Segment Start: Given information

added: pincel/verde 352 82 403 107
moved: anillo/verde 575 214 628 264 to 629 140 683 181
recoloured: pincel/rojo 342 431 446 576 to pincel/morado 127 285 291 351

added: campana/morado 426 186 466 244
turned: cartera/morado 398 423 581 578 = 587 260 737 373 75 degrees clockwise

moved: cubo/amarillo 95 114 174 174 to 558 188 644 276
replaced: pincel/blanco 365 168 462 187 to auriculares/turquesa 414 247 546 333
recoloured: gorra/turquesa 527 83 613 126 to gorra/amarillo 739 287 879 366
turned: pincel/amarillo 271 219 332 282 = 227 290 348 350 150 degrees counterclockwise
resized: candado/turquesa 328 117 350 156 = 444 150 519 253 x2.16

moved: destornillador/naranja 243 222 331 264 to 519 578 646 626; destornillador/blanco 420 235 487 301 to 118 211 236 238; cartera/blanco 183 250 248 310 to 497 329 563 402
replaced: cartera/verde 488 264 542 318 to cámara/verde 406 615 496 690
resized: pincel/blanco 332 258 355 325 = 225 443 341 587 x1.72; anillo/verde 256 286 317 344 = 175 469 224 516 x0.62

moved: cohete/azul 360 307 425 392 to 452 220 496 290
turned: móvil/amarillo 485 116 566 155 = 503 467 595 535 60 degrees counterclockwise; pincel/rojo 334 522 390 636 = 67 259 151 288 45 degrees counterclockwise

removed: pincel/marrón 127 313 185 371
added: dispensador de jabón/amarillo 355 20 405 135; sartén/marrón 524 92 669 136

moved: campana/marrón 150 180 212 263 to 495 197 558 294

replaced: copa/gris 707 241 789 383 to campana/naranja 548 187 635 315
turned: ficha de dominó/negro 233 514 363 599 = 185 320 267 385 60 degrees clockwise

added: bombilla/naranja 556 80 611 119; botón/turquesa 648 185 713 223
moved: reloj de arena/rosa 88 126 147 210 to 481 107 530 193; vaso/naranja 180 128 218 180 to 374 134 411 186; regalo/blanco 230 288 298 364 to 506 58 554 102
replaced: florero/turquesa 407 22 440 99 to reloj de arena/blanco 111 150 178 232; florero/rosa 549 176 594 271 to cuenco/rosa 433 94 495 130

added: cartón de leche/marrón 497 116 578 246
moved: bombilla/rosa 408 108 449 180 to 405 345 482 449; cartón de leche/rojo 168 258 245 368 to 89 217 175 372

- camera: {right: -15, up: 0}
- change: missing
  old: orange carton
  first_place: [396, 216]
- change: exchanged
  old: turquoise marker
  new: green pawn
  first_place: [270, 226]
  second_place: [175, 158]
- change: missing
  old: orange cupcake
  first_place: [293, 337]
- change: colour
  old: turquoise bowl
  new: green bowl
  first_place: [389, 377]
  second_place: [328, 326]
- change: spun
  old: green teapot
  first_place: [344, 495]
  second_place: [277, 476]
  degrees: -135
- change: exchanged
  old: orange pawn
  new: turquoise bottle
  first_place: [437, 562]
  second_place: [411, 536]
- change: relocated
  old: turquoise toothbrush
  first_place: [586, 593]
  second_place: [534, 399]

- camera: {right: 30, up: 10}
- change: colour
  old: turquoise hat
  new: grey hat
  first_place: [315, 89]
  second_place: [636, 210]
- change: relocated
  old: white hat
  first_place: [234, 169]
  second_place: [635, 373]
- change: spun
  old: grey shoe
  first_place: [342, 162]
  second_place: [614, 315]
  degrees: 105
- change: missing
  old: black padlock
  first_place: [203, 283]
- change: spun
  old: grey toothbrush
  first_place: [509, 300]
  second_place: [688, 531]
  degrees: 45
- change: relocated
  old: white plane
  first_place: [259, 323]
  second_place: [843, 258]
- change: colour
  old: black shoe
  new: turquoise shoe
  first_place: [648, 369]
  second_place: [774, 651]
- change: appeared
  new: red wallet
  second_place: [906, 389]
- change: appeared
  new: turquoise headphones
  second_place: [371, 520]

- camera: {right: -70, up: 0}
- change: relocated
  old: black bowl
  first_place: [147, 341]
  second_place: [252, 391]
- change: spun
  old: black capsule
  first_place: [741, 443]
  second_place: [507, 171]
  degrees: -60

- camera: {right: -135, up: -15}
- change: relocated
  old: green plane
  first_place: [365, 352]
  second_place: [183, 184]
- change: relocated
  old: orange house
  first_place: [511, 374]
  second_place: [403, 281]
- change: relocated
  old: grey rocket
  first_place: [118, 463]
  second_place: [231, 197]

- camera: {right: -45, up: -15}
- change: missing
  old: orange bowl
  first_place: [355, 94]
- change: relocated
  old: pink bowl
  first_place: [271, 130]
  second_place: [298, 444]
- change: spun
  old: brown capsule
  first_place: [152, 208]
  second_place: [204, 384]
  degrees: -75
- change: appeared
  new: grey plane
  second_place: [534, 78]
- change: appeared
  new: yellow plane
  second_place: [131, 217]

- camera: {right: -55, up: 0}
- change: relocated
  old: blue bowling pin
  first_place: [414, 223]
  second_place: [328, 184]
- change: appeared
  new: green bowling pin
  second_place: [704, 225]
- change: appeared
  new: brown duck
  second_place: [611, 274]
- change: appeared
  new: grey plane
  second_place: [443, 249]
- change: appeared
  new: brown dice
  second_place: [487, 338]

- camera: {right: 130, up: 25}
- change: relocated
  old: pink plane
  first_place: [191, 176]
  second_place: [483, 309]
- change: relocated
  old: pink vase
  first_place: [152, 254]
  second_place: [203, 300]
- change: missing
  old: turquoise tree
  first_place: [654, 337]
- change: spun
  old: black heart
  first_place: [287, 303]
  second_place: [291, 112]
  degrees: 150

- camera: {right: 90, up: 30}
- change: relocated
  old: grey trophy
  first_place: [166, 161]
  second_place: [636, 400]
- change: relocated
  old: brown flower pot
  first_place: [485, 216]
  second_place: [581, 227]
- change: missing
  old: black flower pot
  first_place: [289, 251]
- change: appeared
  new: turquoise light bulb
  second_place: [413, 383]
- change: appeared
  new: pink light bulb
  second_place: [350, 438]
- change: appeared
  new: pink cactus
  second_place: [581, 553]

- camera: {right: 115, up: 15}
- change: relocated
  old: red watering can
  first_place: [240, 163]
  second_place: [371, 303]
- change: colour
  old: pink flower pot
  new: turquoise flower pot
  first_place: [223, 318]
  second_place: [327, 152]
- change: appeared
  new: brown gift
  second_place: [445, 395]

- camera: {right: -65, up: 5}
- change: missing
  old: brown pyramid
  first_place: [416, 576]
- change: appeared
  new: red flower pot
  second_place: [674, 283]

Segment End: Given information

**About this task**
Every record shown above should be given back exactly.

**Completed exercise**
added: pincel/verde 352 82 403 107
moved: anillo/verde 575 214 628 264 to 629 140 683 181
recoloured: pincel/rojo 342 431 446 576 to pincel/morado 127 285 291 351

added: campana/morado 426 186 466 244
turned: cartera/morado 398 423 581 578 = 587 260 737 373 75 degrees clockwise

moved: cubo/amarillo 95 114 174 174 to 558 188 644 276
replaced: pincel/blanco 365 168 462 187 to auriculares/turquesa 414 247 546 333
recoloured: gorra/turquesa 527 83 613 126 to gorra/amarillo 739 287 879 366
turned: pincel/amarillo 271 219 332 282 = 227 290 348 350 150 degrees counterclockwise
resized: candado/turquesa 328 117 350 156 = 444 150 519 253 x2.16

moved: destornillador/naranja 243 222 331 264 to 519 578 646 626; destornillador/blanco 420 235 487 301 to 118 211 236 238; cartera/blanco 183 250 248 310 to 497 329 563 402
replaced: cartera/verde 488 264 542 318 to cámara/verde 406 615 496 690
resized: pincel/blanco 332 258 355 325 = 225 443 341 587 x1.72; anillo/verde 256 286 317 344 = 175 469 224 516 x0.62

moved: cohete/azul 360 307 425 392 to 452 220 496 290
turned: móvil/amarillo 485 116 566 155 = 503 467 595 535 60 degrees counterclockwise; pincel/rojo 334 522 390 636 = 67 259 151 288 45 degrees counterclockwise

removed: pincel/marrón 127 313 185 371
added: dispensador de jabón/amarillo 355 20 405 135; sartén/marrón 524 92 669 136

moved: campana/marrón 150 180 212 263 to 495 197 558 294

replaced: copa/gris 707 241 789 383 to campana/naranja 548 187 635 315
turned: ficha de dominó/negro 233 514 363 599 = 185 320 267 385 60 degrees clockwise

added: bombilla/naranja 556 80 611 119; botón/turquesa 648 185 713 223
moved: reloj de arena/rosa 88 126 147 210 to 481 107 530 193; vaso/naranja 180 128 218 180 to 374 134 411 186; regalo/blanco 230 288 298 364 to 506 58 554 102
replaced: florero/turquesa 407 22 440 99 to reloj de arena/blanco 111 150 178 232; florero/rosa 549 176 594 271 to cuenco/rosa 433 94 495 130

added: cartón de leche/marrón 497 116 578 246
moved: bombilla/rosa 408 108 449 180 to 405 345 482 449; cartón de leche/rojo 168 258 245 368 to 89 217 175 372

- camera: {right: -15, up: 0}
- change: missing
  old: orange carton
  first_place: [396, 216]
- change: exchanged
  old: turquoise marker
  new: green pawn
  first_place: [270, 226]
  second_place: [175, 158]
- change: missing
  old: orange cupcake
  first_place: [293, 337]
- change: colour
  old: turquoise bowl
  new: green bowl
  first_place: [389, 377]
  second_place: [328, 326]
- change: spun
  old: green teapot
  first_place: [344, 495]
  second_place: [277, 476]
  degrees: -135
- change: exchanged
  old: orange pawn
  new: turquoise bottle
  first_place: [437, 562]
  second_place: [411, 536]
- change: relocated
  old: turquoise toothbrush
  first_place: [586, 593]
  second_place: [534, 399]

- camera: {right: 30, up: 10}
- change: colour
  old: turquoise hat
  new: grey hat
  first_place: [315, 89]
  second_place: [636, 210]
- change: relocated
  old: white hat
  first_place: [234, 169]
  second_place: [635, 373]
- change: spun
  old: grey shoe
  first_place: [342, 162]
  second_place: [614, 315]
  degrees: 105
- change: missing
  old: black padlock
  first_place: [203, 283]
- change: spun
  old: grey toothbrush
  first_place: [509, 300]
  second_place: [688, 531]
  degrees: 45
- change: relocated
  old: white plane
  first_place: [259, 323]
  second_place: [843, 258]
- change: colour
  old: black shoe
  new: turquoise shoe
  first_place: [648, 369]
  second_place: [774, 651]
- change: appeared
  new: red wallet
  second_place: [906, 389]
- change: appeared
  new: turquoise headphones
  second_place: [371, 520]

- camera: {right: -70, up: 0}
- change: relocated
  old: black bowl
  first_place: [147, 341]
  second_place: [252, 391]
- change: spun
  old: black capsule
  first_place: [741, 443]
  second_place: [507, 171]
  degrees: -60

- camera: {right: -135, up: -15}
- change: relocated
  old: green plane
  first_place: [365, 352]
  second_place: [183, 184]
- change: relocated
  old: orange house
  first_place: [511, 374]
  second_place: [403, 281]
- change: relocated
  old: grey rocket
  first_place: [118, 463]
  second_place: [231, 197]

- camera: {right: -45, up: -15}
- change: missing
  old: orange bowl
  first_place: [355, 94]
- change: relocated
  old: pink bowl
  first_place: [271, 130]
  second_place: [298, 444]
- change: spun
  old: brown capsule
  first_place: [152, 208]
  second_place: [204, 384]
  degrees: -75
- change: appeared
  new: grey plane
  second_place: [534, 78]
- change: appeared
  new: yellow plane
  second_place: [131, 217]

- camera: {right: -55, up: 0}
- change: relocated
  old: blue bowling pin
  first_place: [414, 223]
  second_place: [328, 184]
- change: appeared
  new: green bowling pin
  second_place: [704, 225]
- change: appeared
  new: brown duck
  second_place: [611, 274]
- change: appeared
  new: grey plane
  second_place: [443, 249]
- change: appeared
  new: brown dice
  second_place: [487, 338]

- camera: {right: 130, up: 25}
- change: relocated
  old: pink plane
  first_place: [191, 176]
  second_place: [483, 309]
- change: relocated
  old: pink vase
  first_place: [152, 254]
  second_place: [203, 300]
- change: missing
  old: turquoise tree
  first_place: [654, 337]
- change: spun
  old: black heart
  first_place: [287, 303]
  second_place: [291, 112]
  degrees: 150

- camera: {right: 90, up: 30}
- change: relocated
  old: grey trophy
  first_place: [166, 161]
  second_place: [636, 400]
- change: relocated
  old: brown flower pot
  first_place: [485, 216]
  second_place: [581, 227]
- change: missing
  old: black flower pot
  first_place: [289, 251]
- change: appeared
  new: turquoise light bulb
  second_place: [413, 383]
- change: appeared
  new: pink light bulb
  second_place: [350, 438]
- change: appeared
  new: pink cactus
  second_place: [581, 553]

- camera: {right: 115, up: 15}
- change: relocated
  old: red watering can
  first_place: [240, 163]
  second_place: [371, 303]
- change: colour
  old: pink flower pot
  new: turquoise flower pot
  first_place: [223, 318]
  second_place: [327, 152]
- change: appeared
  new: brown gift
  second_place: [445, 395]

- camera: {right: -65, up: 5}
- change: missing
  old: brown pyramid
  first_place: [416, 576]
- change: appeared
  new: red flower pot
  second_place: [674, 283]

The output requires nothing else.